**DIRECTIONS:**
Exclude the pictures, then restate exactly each line of the data below from the first through the line containing "(332, 448) = (410, 216): yellow".

────────────────────────────────────────

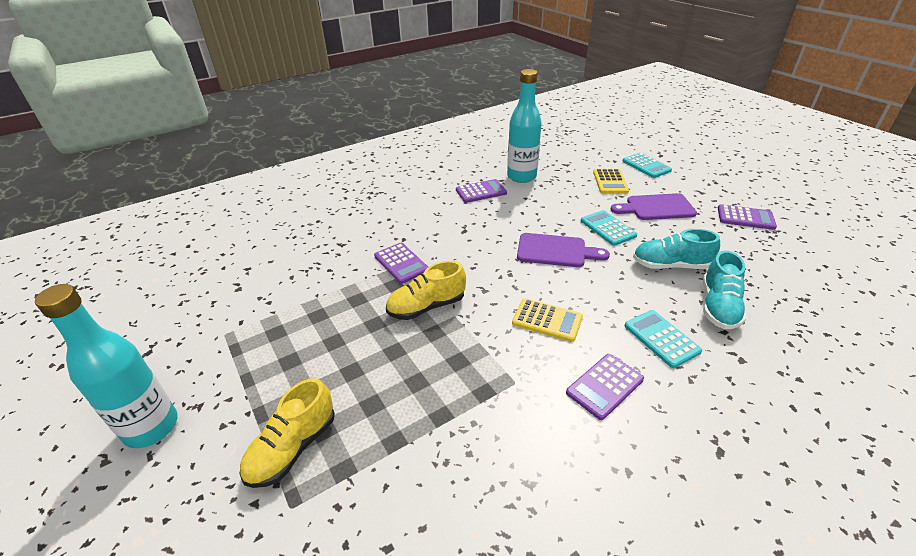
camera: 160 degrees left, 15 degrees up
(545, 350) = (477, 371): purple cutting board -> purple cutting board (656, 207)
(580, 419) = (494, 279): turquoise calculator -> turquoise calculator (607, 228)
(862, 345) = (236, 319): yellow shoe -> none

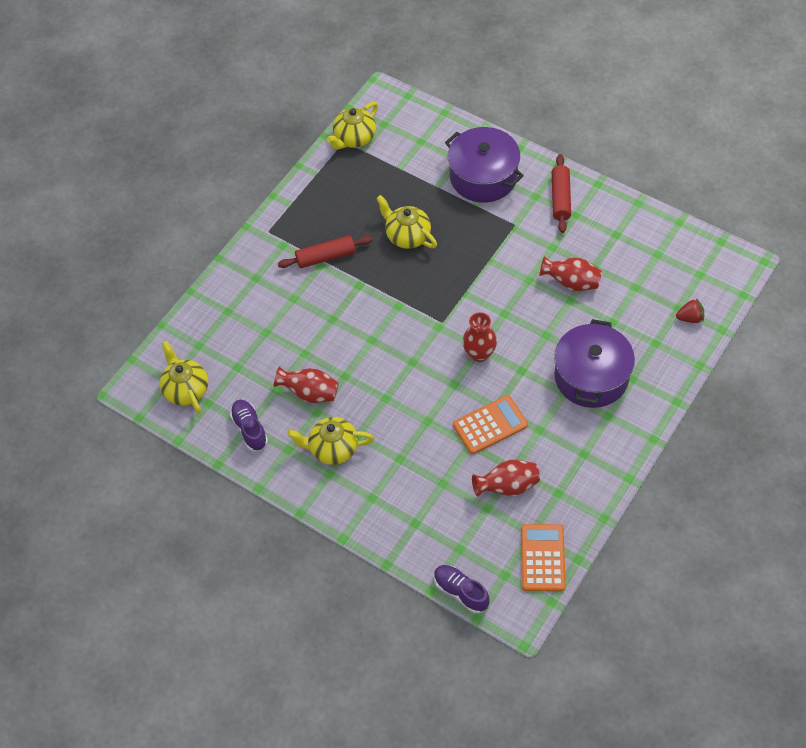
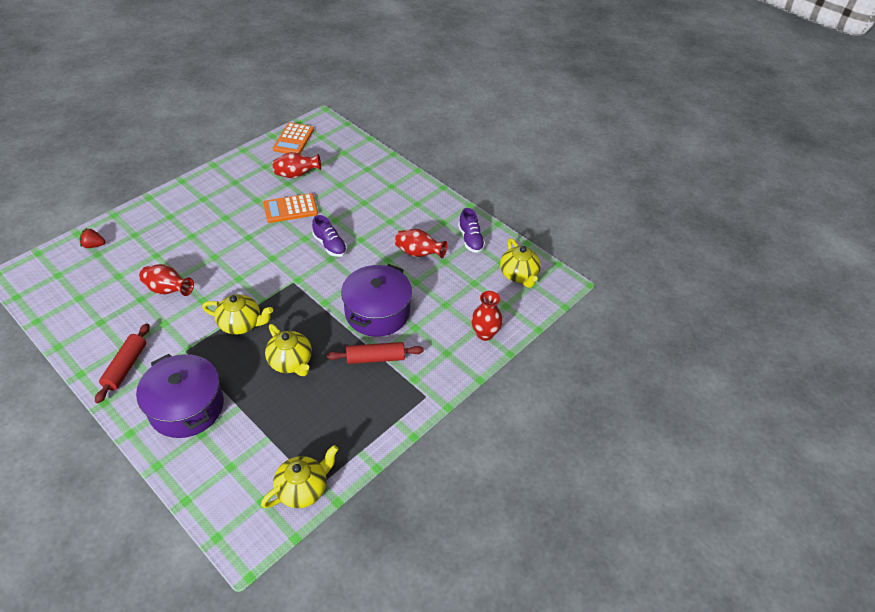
camera: 175 degrees left, 10 degrees down
(332, 448) = (410, 216): yellow teapot -> yellow teapot (241, 324)
(461, 592) = (351, 134): purple shoe -> purple shoe (330, 245)
(479, 354) = (274, 254): red vase -> red vase (485, 334)
(591, 376) = (198, 223): purple pot -> purple pot (377, 312)

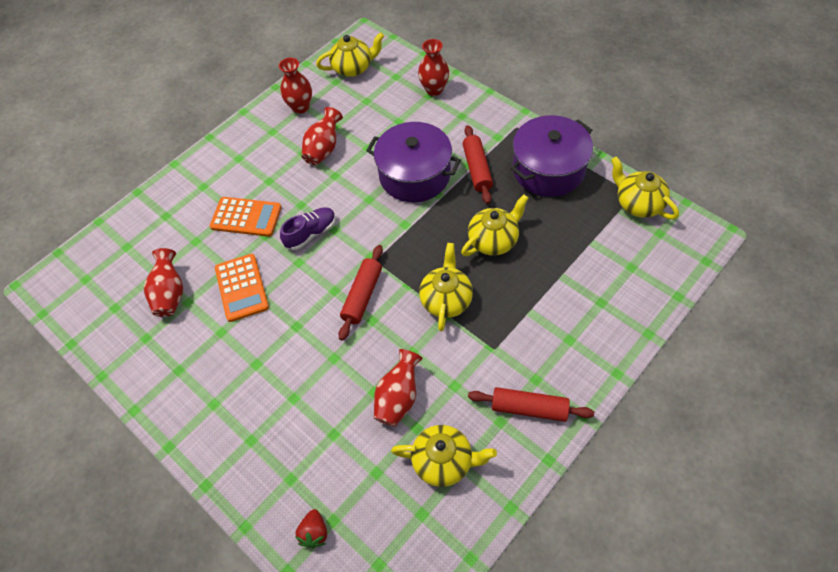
camera: 85 degrees left, 10 degrees up
(109, 312) = (444, 461): none -> yellow teapot
(187, 407) = (571, 325): purple pot -> purple pot (548, 169)
(262, 273) = (362, 296): none -> red rolling pin
(293, 139) = (86, 313): orange calculator -> orange calculator (246, 217)
(470, 239) = (300, 107): purple shoe -> red vase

────────────────────────────────────────

**TASK RESPONSE:**
camera: 160 degrees left, 15 degrees up
(545, 350) = (477, 371): purple cutting board -> purple cutting board (656, 207)
(580, 419) = (494, 279): turquoise calculator -> turquoise calculator (607, 228)
(862, 345) = (236, 319): yellow shoe -> none

camera: 175 degrees left, 10 degrees down
(332, 448) = (410, 216): yellow teapot -> yellow teapot (241, 324)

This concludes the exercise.